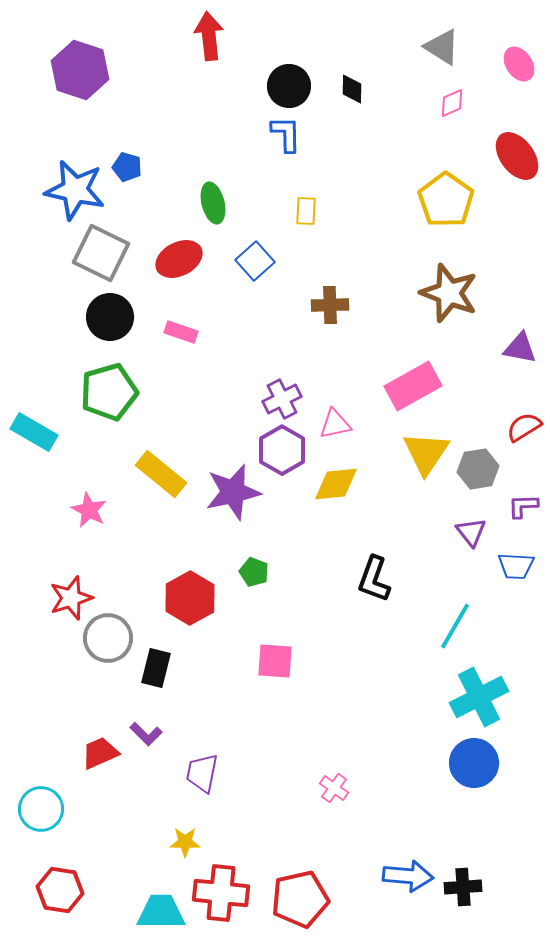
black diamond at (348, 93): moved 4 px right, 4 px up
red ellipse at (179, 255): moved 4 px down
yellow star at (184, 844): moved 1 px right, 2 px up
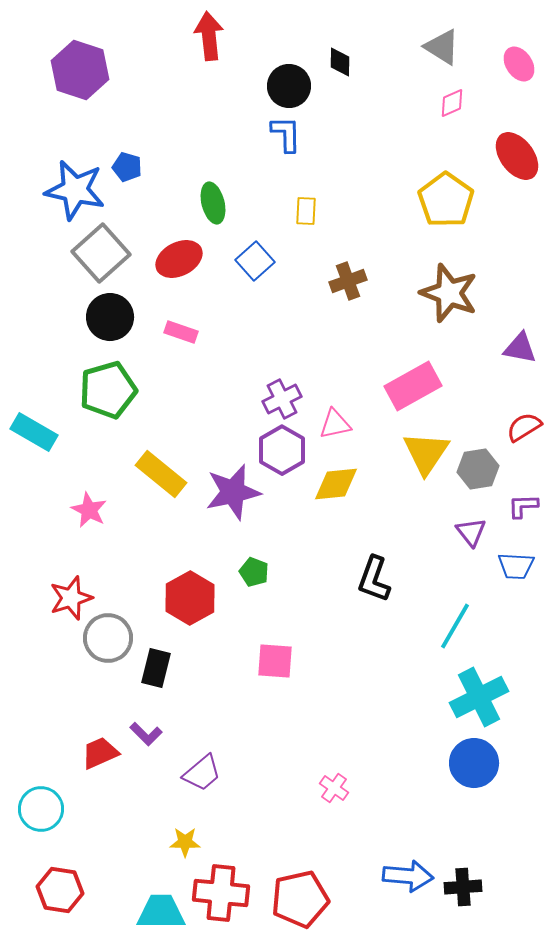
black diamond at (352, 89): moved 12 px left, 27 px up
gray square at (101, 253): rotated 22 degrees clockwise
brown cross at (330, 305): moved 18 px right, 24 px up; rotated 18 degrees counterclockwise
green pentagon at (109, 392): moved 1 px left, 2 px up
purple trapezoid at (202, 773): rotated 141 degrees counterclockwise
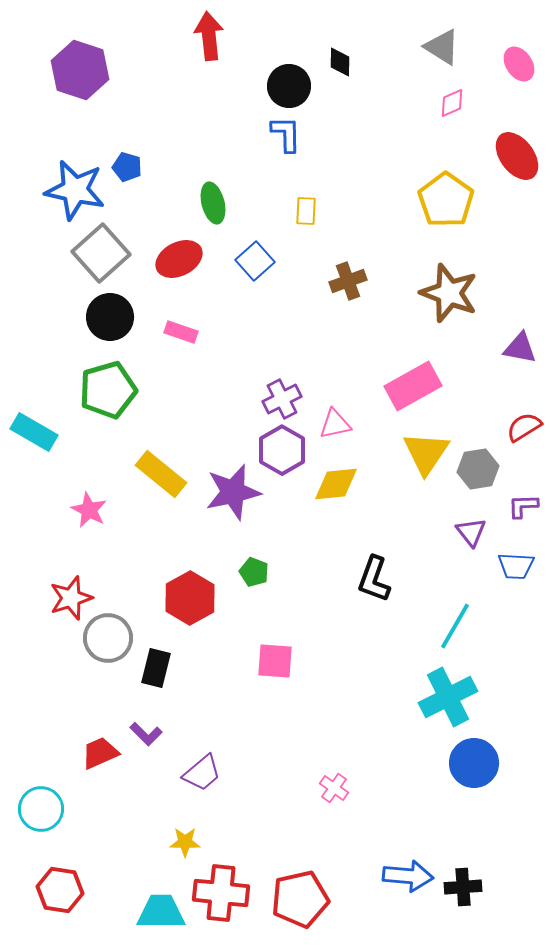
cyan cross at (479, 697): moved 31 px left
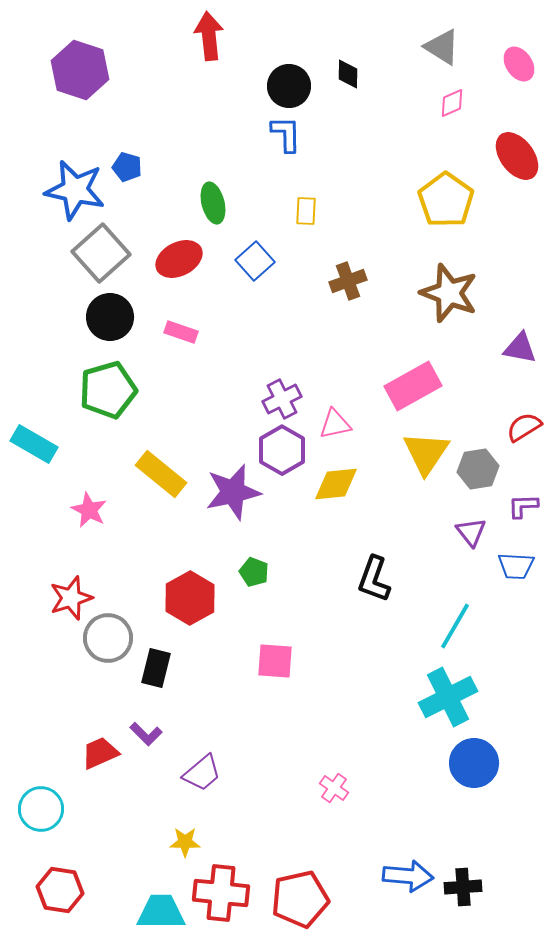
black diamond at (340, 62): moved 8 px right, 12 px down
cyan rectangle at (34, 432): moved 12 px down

------

■ Goal of the exercise:
Pick out every line of the material above that contains the word "degrees", matching case exactly, and copy each one.

■ Answer:
gray square at (101, 253): rotated 22 degrees clockwise
brown cross at (330, 305): moved 18 px right, 24 px up; rotated 18 degrees counterclockwise
purple trapezoid at (202, 773): rotated 141 degrees counterclockwise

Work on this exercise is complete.